"""
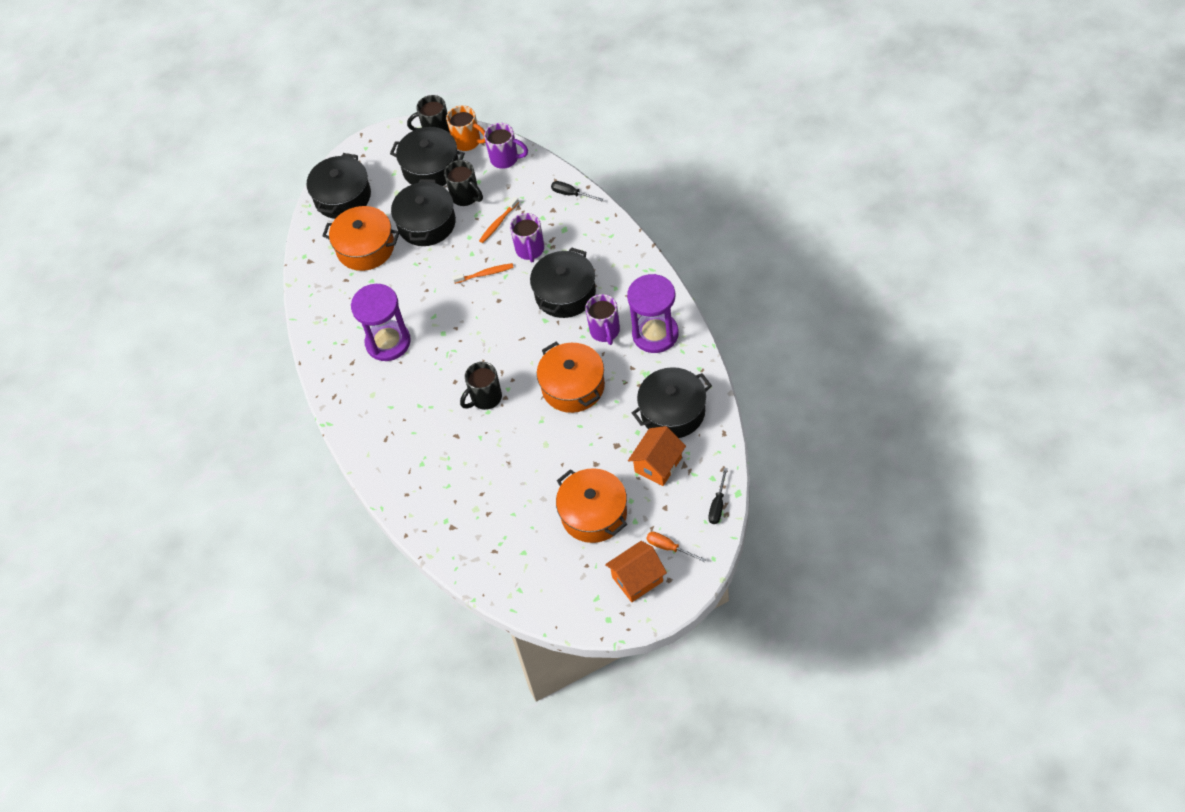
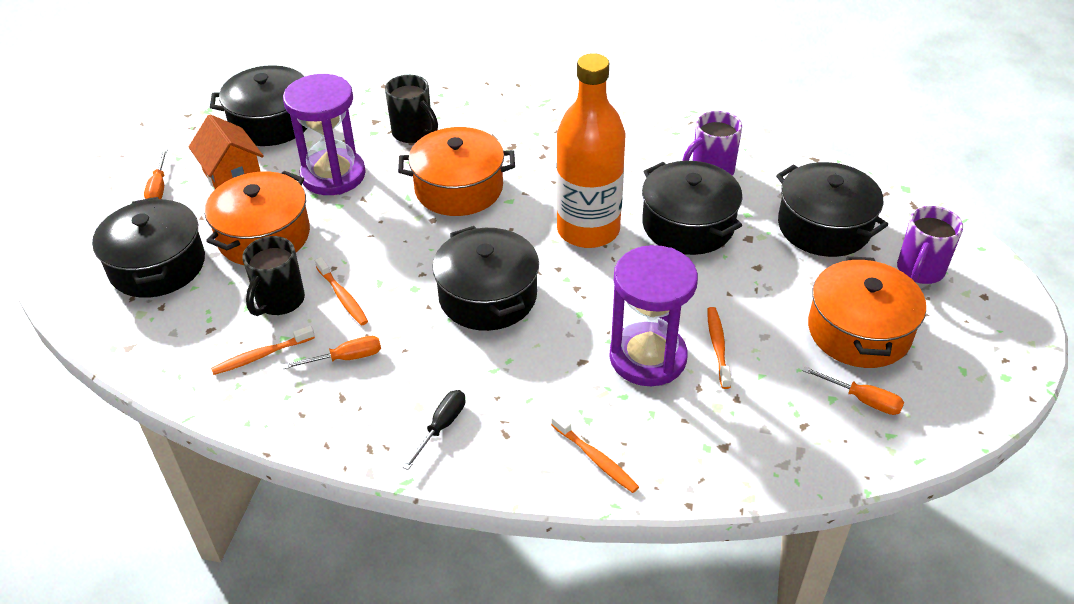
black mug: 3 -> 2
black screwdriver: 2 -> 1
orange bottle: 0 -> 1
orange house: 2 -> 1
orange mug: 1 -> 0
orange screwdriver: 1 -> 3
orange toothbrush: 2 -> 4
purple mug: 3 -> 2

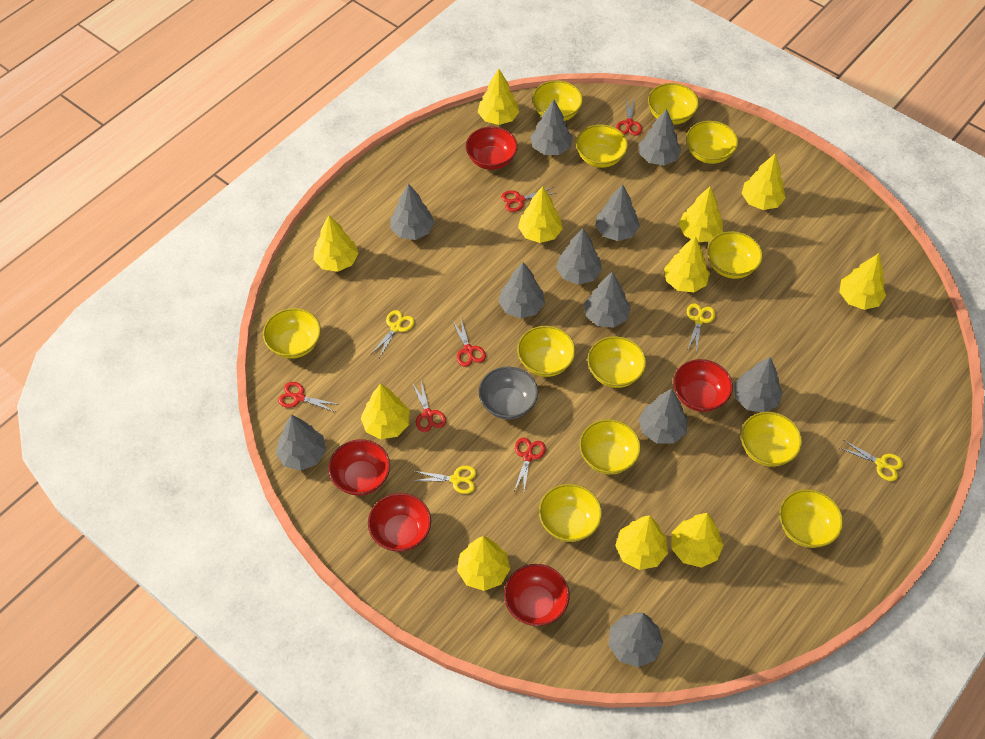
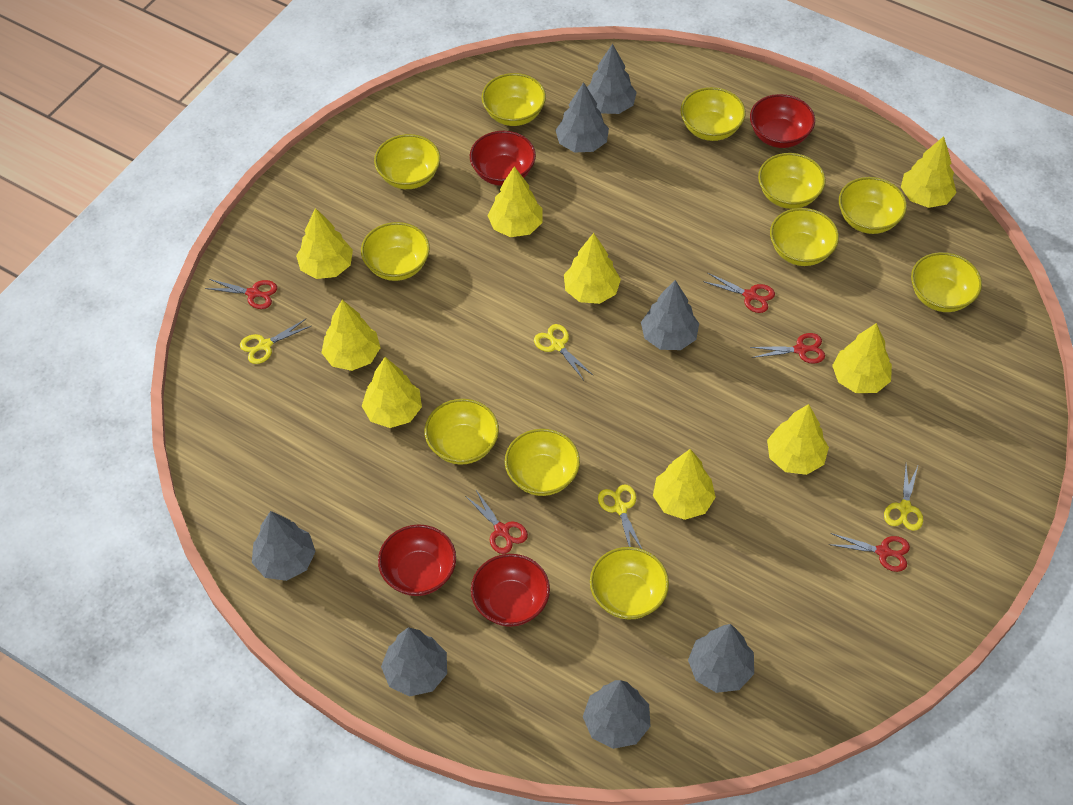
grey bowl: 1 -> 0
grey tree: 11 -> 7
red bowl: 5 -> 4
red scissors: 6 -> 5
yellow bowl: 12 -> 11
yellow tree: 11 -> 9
"""
▶ **WORK TASK**
Every line of the material must be returned verbatim, and pictures must be left behind.

▶ **OUTPUT FOR THIS TASK**
black mug: 3 -> 2
black screwdriver: 2 -> 1
orange bottle: 0 -> 1
orange house: 2 -> 1
orange mug: 1 -> 0
orange screwdriver: 1 -> 3
orange toothbrush: 2 -> 4
purple mug: 3 -> 2

grey bowl: 1 -> 0
grey tree: 11 -> 7
red bowl: 5 -> 4
red scissors: 6 -> 5
yellow bowl: 12 -> 11
yellow tree: 11 -> 9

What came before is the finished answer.